Object inventory comparisons:
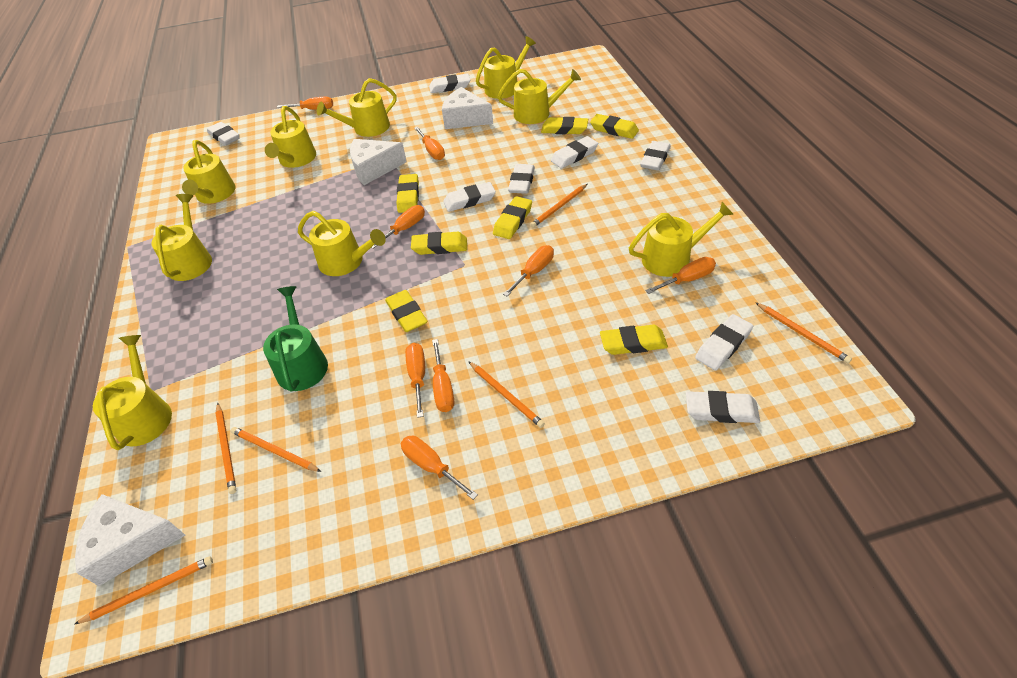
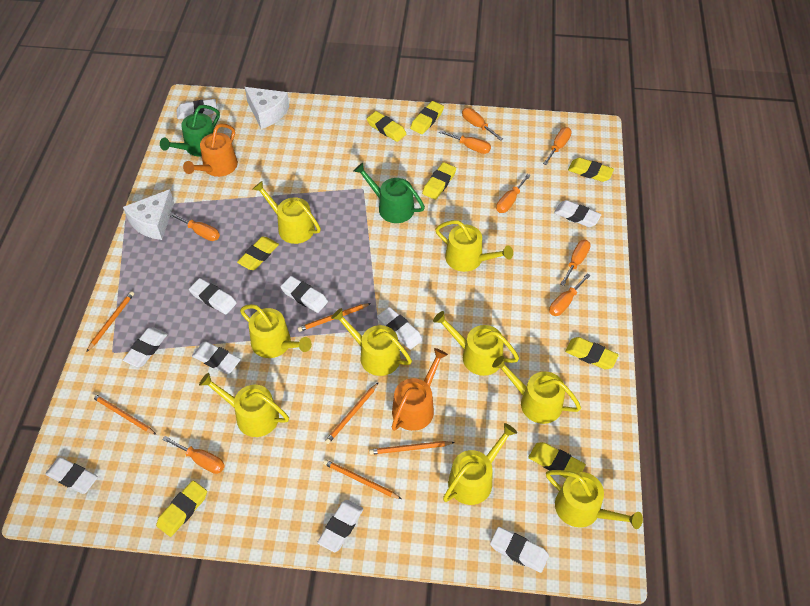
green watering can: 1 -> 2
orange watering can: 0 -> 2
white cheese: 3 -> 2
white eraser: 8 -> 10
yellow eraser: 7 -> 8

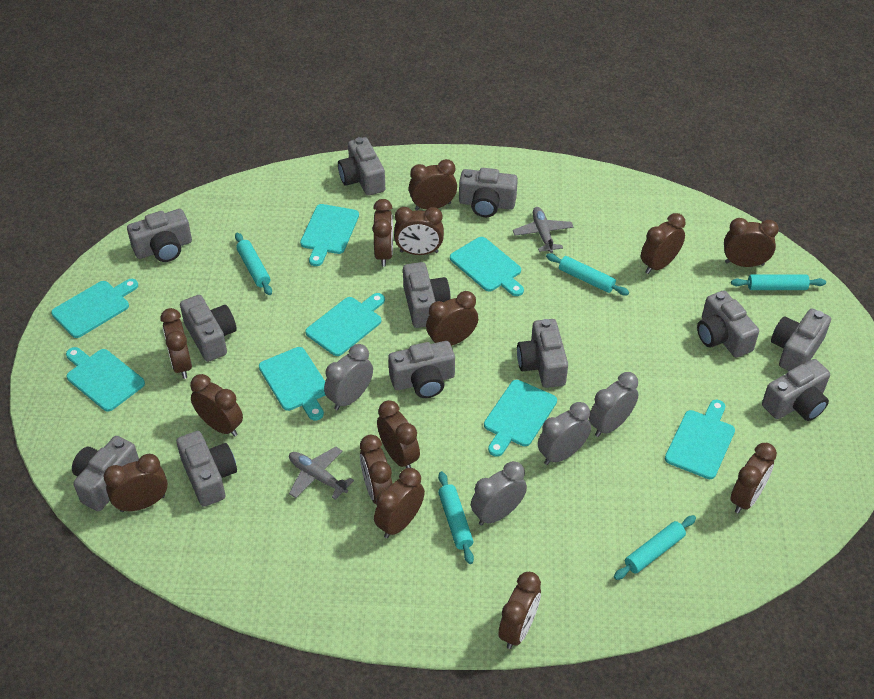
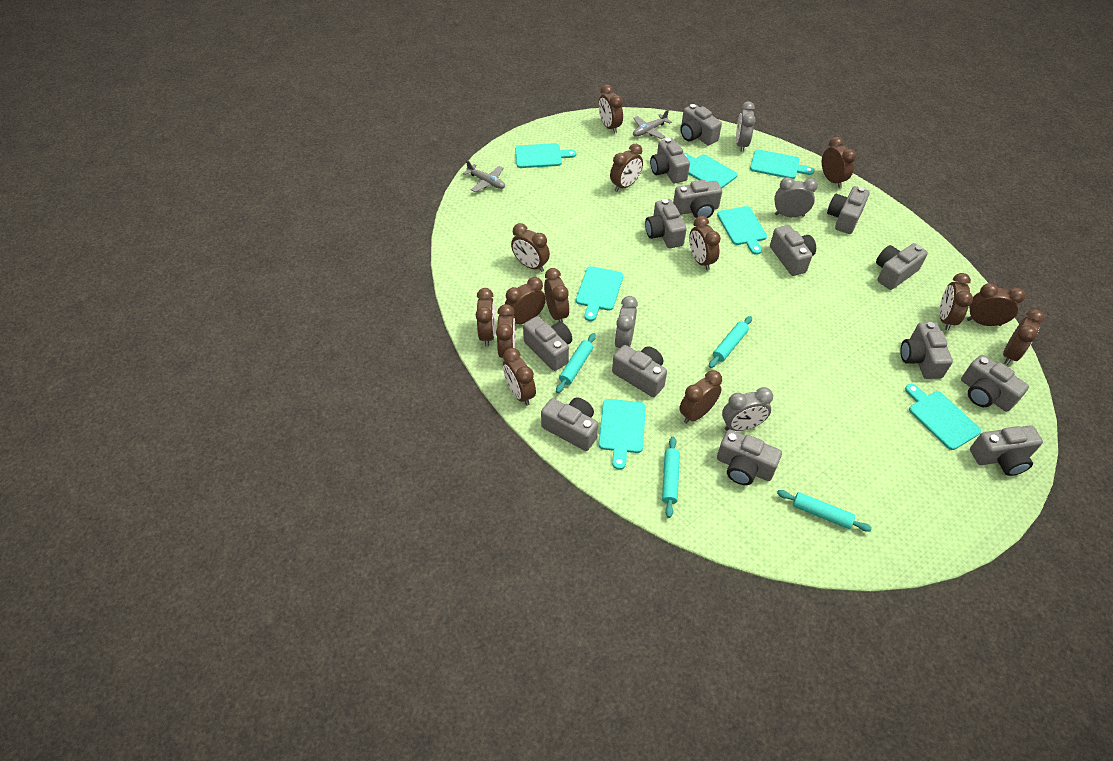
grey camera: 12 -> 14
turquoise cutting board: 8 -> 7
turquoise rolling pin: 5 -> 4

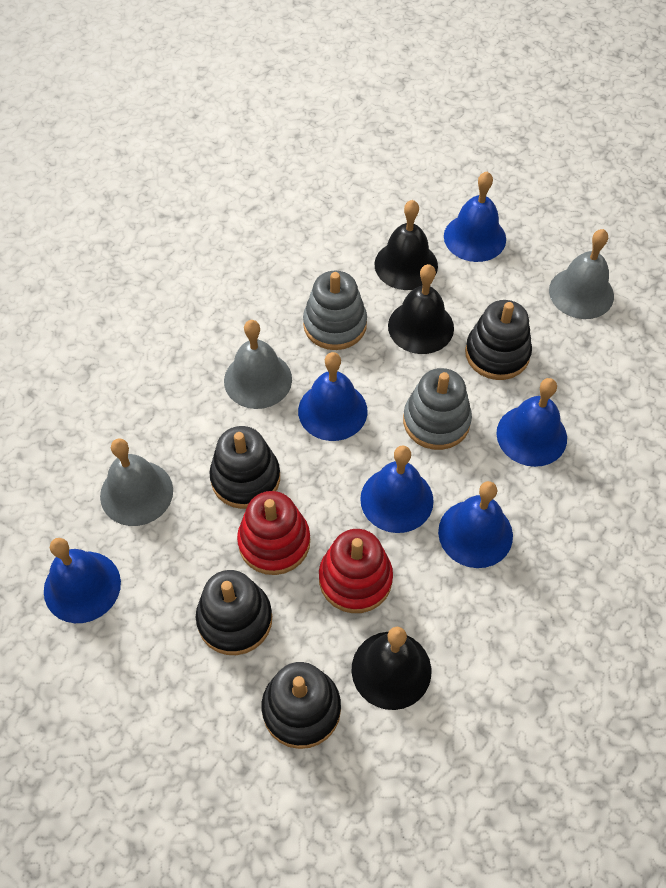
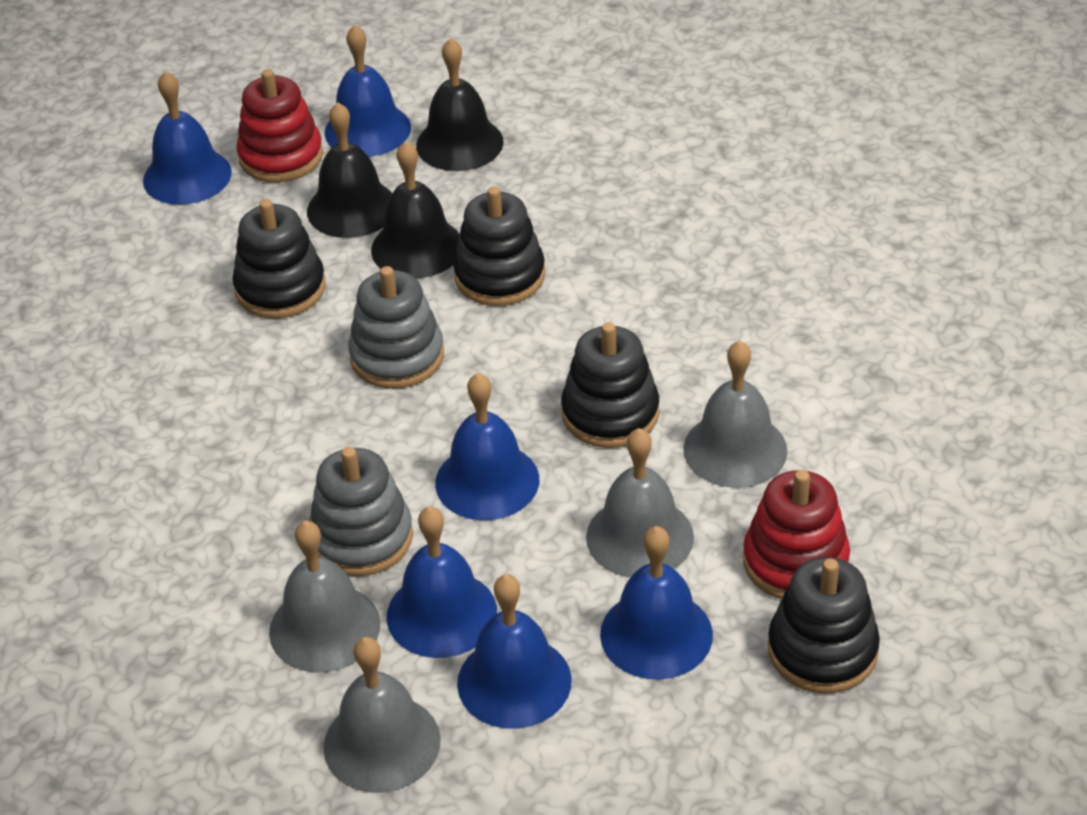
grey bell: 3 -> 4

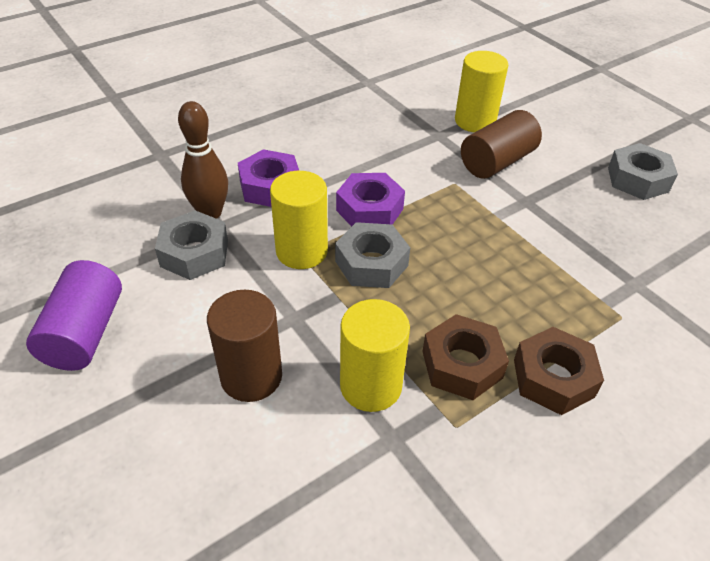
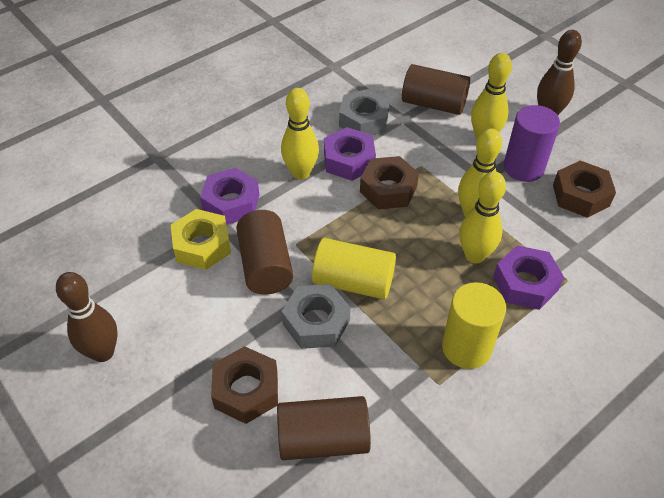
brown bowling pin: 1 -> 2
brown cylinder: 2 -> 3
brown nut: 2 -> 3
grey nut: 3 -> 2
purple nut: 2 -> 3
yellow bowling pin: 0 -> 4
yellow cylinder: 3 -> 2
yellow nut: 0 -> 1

Task | Your task is to return the entries above exactly, with no pictures.

Task answer |
green watering can: 1 -> 2
orange watering can: 0 -> 2
white cheese: 3 -> 2
white eraser: 8 -> 10
yellow eraser: 7 -> 8

grey camera: 12 -> 14
turquoise cutting board: 8 -> 7
turquoise rolling pin: 5 -> 4

grey bell: 3 -> 4

brown bowling pin: 1 -> 2
brown cylinder: 2 -> 3
brown nut: 2 -> 3
grey nut: 3 -> 2
purple nut: 2 -> 3
yellow bowling pin: 0 -> 4
yellow cylinder: 3 -> 2
yellow nut: 0 -> 1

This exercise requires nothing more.